Provided entries START

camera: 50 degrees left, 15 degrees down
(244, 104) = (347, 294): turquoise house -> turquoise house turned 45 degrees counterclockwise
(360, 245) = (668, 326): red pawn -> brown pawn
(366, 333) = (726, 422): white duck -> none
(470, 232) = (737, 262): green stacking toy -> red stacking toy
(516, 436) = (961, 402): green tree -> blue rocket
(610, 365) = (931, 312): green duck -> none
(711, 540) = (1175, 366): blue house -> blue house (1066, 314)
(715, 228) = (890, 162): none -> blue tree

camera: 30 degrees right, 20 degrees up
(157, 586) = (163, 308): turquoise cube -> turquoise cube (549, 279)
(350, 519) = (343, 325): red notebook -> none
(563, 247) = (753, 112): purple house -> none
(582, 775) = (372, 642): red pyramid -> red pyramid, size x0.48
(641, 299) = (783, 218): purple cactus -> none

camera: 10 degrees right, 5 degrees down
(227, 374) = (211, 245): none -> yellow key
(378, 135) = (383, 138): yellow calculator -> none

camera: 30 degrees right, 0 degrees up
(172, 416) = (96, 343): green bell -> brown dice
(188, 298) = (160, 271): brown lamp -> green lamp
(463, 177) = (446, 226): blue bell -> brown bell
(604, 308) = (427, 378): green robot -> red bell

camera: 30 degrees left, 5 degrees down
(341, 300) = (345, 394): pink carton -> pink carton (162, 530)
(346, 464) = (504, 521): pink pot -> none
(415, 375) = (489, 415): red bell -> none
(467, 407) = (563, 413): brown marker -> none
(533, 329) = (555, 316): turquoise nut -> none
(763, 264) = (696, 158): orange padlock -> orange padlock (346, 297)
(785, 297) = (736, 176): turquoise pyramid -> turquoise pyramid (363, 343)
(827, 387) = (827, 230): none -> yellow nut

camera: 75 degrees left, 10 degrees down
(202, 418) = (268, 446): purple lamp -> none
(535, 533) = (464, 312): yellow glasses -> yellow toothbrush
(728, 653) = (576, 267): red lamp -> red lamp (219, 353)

Provided entries END

» **Required work**: Reproduce each line above without any alteration.

» **Exercise response**:
camera: 50 degrees left, 15 degrees down
(244, 104) = (347, 294): turquoise house -> turquoise house turned 45 degrees counterclockwise
(360, 245) = (668, 326): red pawn -> brown pawn
(366, 333) = (726, 422): white duck -> none
(470, 232) = (737, 262): green stacking toy -> red stacking toy
(516, 436) = (961, 402): green tree -> blue rocket
(610, 365) = (931, 312): green duck -> none
(711, 540) = (1175, 366): blue house -> blue house (1066, 314)
(715, 228) = (890, 162): none -> blue tree

camera: 30 degrees right, 20 degrees up
(157, 586) = (163, 308): turquoise cube -> turquoise cube (549, 279)
(350, 519) = (343, 325): red notebook -> none
(563, 247) = (753, 112): purple house -> none
(582, 775) = (372, 642): red pyramid -> red pyramid, size x0.48
(641, 299) = (783, 218): purple cactus -> none

camera: 10 degrees right, 5 degrees down
(227, 374) = (211, 245): none -> yellow key
(378, 135) = (383, 138): yellow calculator -> none

camera: 30 degrees right, 0 degrees up
(172, 416) = (96, 343): green bell -> brown dice
(188, 298) = (160, 271): brown lamp -> green lamp
(463, 177) = (446, 226): blue bell -> brown bell
(604, 308) = (427, 378): green robot -> red bell

camera: 30 degrees left, 5 degrees down
(341, 300) = (345, 394): pink carton -> pink carton (162, 530)
(346, 464) = (504, 521): pink pot -> none
(415, 375) = (489, 415): red bell -> none
(467, 407) = (563, 413): brown marker -> none
(533, 329) = (555, 316): turquoise nut -> none
(763, 264) = (696, 158): orange padlock -> orange padlock (346, 297)
(785, 297) = (736, 176): turquoise pyramid -> turquoise pyramid (363, 343)
(827, 387) = (827, 230): none -> yellow nut

camera: 75 degrees left, 10 degrees down
(202, 418) = (268, 446): purple lamp -> none
(535, 533) = (464, 312): yellow glasses -> yellow toothbrush
(728, 653) = (576, 267): red lamp -> red lamp (219, 353)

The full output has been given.